(ACTIVITY): Would you count how many lines of the entries below include the word "green"? Give nothing but the number.

*** RECORDS FOR PROCESSING ***

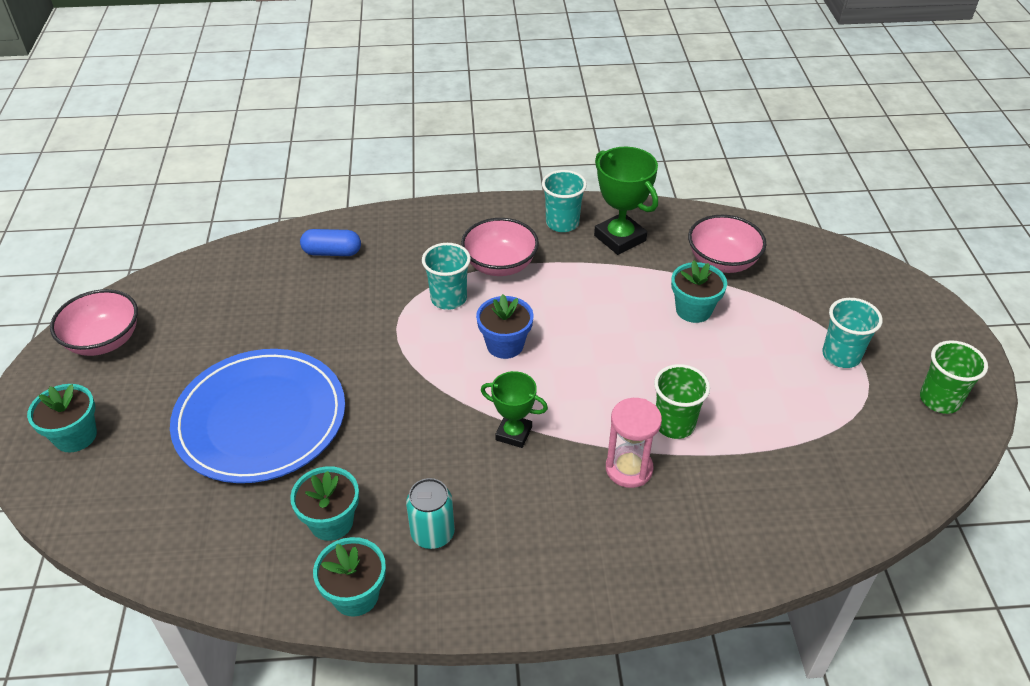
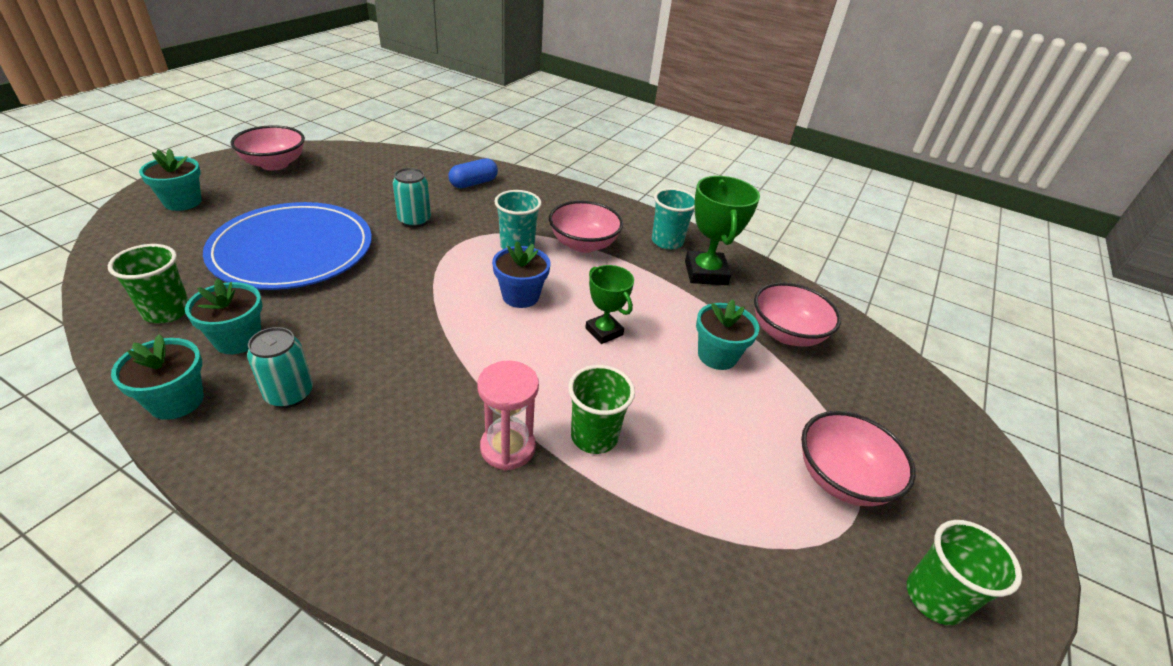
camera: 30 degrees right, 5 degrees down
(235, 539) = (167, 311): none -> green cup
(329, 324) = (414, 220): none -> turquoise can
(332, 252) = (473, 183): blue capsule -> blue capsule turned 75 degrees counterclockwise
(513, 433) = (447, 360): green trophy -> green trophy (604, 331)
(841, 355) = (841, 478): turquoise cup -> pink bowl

*** End of RECORDS FOR PROCESSING ***

(YOUR RESPONSE): 2